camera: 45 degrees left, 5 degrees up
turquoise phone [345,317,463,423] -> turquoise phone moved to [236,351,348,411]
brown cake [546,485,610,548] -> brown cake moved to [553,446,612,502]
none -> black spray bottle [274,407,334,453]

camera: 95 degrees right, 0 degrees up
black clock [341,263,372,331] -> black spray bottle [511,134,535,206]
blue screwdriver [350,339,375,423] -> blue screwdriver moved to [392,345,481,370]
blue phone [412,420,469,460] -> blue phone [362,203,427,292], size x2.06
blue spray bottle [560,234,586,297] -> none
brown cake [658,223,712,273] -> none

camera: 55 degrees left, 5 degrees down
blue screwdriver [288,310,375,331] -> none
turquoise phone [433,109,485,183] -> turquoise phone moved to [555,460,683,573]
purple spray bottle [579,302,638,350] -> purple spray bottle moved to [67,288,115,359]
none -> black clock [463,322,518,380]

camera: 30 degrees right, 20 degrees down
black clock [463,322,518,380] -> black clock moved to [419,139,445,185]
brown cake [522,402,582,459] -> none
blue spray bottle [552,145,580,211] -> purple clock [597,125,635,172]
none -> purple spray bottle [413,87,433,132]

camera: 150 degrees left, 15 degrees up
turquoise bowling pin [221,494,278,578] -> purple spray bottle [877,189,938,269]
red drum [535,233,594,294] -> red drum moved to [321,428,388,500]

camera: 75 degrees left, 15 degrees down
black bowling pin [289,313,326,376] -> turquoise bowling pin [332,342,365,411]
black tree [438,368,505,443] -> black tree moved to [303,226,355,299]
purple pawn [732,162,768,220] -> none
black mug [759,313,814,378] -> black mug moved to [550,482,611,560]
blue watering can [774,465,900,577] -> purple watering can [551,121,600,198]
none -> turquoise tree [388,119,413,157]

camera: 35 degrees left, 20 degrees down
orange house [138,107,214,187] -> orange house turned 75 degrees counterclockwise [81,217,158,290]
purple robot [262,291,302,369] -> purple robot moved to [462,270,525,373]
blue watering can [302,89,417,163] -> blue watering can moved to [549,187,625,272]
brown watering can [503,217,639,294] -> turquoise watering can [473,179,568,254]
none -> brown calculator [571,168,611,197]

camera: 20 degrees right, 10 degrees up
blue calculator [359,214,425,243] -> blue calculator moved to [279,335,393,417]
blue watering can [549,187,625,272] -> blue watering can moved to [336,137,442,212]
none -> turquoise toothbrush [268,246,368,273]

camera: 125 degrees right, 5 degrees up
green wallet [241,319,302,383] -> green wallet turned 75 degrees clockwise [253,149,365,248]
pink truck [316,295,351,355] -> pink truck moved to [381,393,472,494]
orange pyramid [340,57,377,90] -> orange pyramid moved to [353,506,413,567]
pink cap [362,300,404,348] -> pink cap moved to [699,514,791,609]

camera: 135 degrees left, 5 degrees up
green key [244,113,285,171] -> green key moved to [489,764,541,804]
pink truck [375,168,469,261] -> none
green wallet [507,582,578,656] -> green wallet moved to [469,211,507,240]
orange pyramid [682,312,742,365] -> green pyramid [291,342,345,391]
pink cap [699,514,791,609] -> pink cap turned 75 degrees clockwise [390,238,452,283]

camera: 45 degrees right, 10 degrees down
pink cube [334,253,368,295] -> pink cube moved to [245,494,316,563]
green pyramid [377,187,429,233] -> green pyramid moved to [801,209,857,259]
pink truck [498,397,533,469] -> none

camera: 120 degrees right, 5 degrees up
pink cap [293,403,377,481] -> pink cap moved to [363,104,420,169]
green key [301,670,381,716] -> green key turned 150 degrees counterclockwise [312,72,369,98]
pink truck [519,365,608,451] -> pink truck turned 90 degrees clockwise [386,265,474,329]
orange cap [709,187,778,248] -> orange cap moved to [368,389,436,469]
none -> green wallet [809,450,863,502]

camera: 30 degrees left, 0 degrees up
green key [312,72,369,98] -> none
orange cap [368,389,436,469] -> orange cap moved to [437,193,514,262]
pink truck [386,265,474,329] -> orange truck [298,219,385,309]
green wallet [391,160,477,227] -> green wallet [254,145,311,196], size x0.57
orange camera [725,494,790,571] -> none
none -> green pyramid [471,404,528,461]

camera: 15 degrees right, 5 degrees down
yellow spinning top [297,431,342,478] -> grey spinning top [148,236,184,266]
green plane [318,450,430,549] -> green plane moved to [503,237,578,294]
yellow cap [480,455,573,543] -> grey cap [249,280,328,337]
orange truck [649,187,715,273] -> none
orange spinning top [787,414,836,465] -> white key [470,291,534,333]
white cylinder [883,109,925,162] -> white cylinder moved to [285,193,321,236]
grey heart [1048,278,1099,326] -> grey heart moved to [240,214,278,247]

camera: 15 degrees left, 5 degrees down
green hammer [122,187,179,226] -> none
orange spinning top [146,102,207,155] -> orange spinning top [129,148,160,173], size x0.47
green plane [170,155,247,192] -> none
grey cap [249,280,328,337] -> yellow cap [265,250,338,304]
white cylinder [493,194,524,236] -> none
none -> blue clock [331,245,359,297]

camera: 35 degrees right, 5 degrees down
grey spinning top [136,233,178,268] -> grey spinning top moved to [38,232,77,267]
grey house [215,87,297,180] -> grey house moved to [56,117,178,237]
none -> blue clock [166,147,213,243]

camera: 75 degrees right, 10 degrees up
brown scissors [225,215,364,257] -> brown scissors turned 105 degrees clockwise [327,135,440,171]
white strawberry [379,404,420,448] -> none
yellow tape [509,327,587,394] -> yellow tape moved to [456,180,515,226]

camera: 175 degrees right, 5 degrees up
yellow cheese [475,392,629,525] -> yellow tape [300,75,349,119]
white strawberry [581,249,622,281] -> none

### What the exercise asks
Print each record from the listing above exactly as it was given.

### Solution to this problem
camera: 45 degrees left, 5 degrees up
turquoise phone [345,317,463,423] -> turquoise phone moved to [236,351,348,411]
brown cake [546,485,610,548] -> brown cake moved to [553,446,612,502]
none -> black spray bottle [274,407,334,453]

camera: 95 degrees right, 0 degrees up
black clock [341,263,372,331] -> black spray bottle [511,134,535,206]
blue screwdriver [350,339,375,423] -> blue screwdriver moved to [392,345,481,370]
blue phone [412,420,469,460] -> blue phone [362,203,427,292], size x2.06
blue spray bottle [560,234,586,297] -> none
brown cake [658,223,712,273] -> none

camera: 55 degrees left, 5 degrees down
blue screwdriver [288,310,375,331] -> none
turquoise phone [433,109,485,183] -> turquoise phone moved to [555,460,683,573]
purple spray bottle [579,302,638,350] -> purple spray bottle moved to [67,288,115,359]
none -> black clock [463,322,518,380]

camera: 30 degrees right, 20 degrees down
black clock [463,322,518,380] -> black clock moved to [419,139,445,185]
brown cake [522,402,582,459] -> none
blue spray bottle [552,145,580,211] -> purple clock [597,125,635,172]
none -> purple spray bottle [413,87,433,132]

camera: 150 degrees left, 15 degrees up
turquoise bowling pin [221,494,278,578] -> purple spray bottle [877,189,938,269]
red drum [535,233,594,294] -> red drum moved to [321,428,388,500]

camera: 75 degrees left, 15 degrees down
black bowling pin [289,313,326,376] -> turquoise bowling pin [332,342,365,411]
black tree [438,368,505,443] -> black tree moved to [303,226,355,299]
purple pawn [732,162,768,220] -> none
black mug [759,313,814,378] -> black mug moved to [550,482,611,560]
blue watering can [774,465,900,577] -> purple watering can [551,121,600,198]
none -> turquoise tree [388,119,413,157]

camera: 35 degrees left, 20 degrees down
orange house [138,107,214,187] -> orange house turned 75 degrees counterclockwise [81,217,158,290]
purple robot [262,291,302,369] -> purple robot moved to [462,270,525,373]
blue watering can [302,89,417,163] -> blue watering can moved to [549,187,625,272]
brown watering can [503,217,639,294] -> turquoise watering can [473,179,568,254]
none -> brown calculator [571,168,611,197]

camera: 20 degrees right, 10 degrees up
blue calculator [359,214,425,243] -> blue calculator moved to [279,335,393,417]
blue watering can [549,187,625,272] -> blue watering can moved to [336,137,442,212]
none -> turquoise toothbrush [268,246,368,273]

camera: 125 degrees right, 5 degrees up
green wallet [241,319,302,383] -> green wallet turned 75 degrees clockwise [253,149,365,248]
pink truck [316,295,351,355] -> pink truck moved to [381,393,472,494]
orange pyramid [340,57,377,90] -> orange pyramid moved to [353,506,413,567]
pink cap [362,300,404,348] -> pink cap moved to [699,514,791,609]

camera: 135 degrees left, 5 degrees up
green key [244,113,285,171] -> green key moved to [489,764,541,804]
pink truck [375,168,469,261] -> none
green wallet [507,582,578,656] -> green wallet moved to [469,211,507,240]
orange pyramid [682,312,742,365] -> green pyramid [291,342,345,391]
pink cap [699,514,791,609] -> pink cap turned 75 degrees clockwise [390,238,452,283]

camera: 45 degrees right, 10 degrees down
pink cube [334,253,368,295] -> pink cube moved to [245,494,316,563]
green pyramid [377,187,429,233] -> green pyramid moved to [801,209,857,259]
pink truck [498,397,533,469] -> none

camera: 120 degrees right, 5 degrees up
pink cap [293,403,377,481] -> pink cap moved to [363,104,420,169]
green key [301,670,381,716] -> green key turned 150 degrees counterclockwise [312,72,369,98]
pink truck [519,365,608,451] -> pink truck turned 90 degrees clockwise [386,265,474,329]
orange cap [709,187,778,248] -> orange cap moved to [368,389,436,469]
none -> green wallet [809,450,863,502]

camera: 30 degrees left, 0 degrees up
green key [312,72,369,98] -> none
orange cap [368,389,436,469] -> orange cap moved to [437,193,514,262]
pink truck [386,265,474,329] -> orange truck [298,219,385,309]
green wallet [391,160,477,227] -> green wallet [254,145,311,196], size x0.57
orange camera [725,494,790,571] -> none
none -> green pyramid [471,404,528,461]

camera: 15 degrees right, 5 degrees down
yellow spinning top [297,431,342,478] -> grey spinning top [148,236,184,266]
green plane [318,450,430,549] -> green plane moved to [503,237,578,294]
yellow cap [480,455,573,543] -> grey cap [249,280,328,337]
orange truck [649,187,715,273] -> none
orange spinning top [787,414,836,465] -> white key [470,291,534,333]
white cylinder [883,109,925,162] -> white cylinder moved to [285,193,321,236]
grey heart [1048,278,1099,326] -> grey heart moved to [240,214,278,247]

camera: 15 degrees left, 5 degrees down
green hammer [122,187,179,226] -> none
orange spinning top [146,102,207,155] -> orange spinning top [129,148,160,173], size x0.47
green plane [170,155,247,192] -> none
grey cap [249,280,328,337] -> yellow cap [265,250,338,304]
white cylinder [493,194,524,236] -> none
none -> blue clock [331,245,359,297]

camera: 35 degrees right, 5 degrees down
grey spinning top [136,233,178,268] -> grey spinning top moved to [38,232,77,267]
grey house [215,87,297,180] -> grey house moved to [56,117,178,237]
none -> blue clock [166,147,213,243]

camera: 75 degrees right, 10 degrees up
brown scissors [225,215,364,257] -> brown scissors turned 105 degrees clockwise [327,135,440,171]
white strawberry [379,404,420,448] -> none
yellow tape [509,327,587,394] -> yellow tape moved to [456,180,515,226]

camera: 175 degrees right, 5 degrees up
yellow cheese [475,392,629,525] -> yellow tape [300,75,349,119]
white strawberry [581,249,622,281] -> none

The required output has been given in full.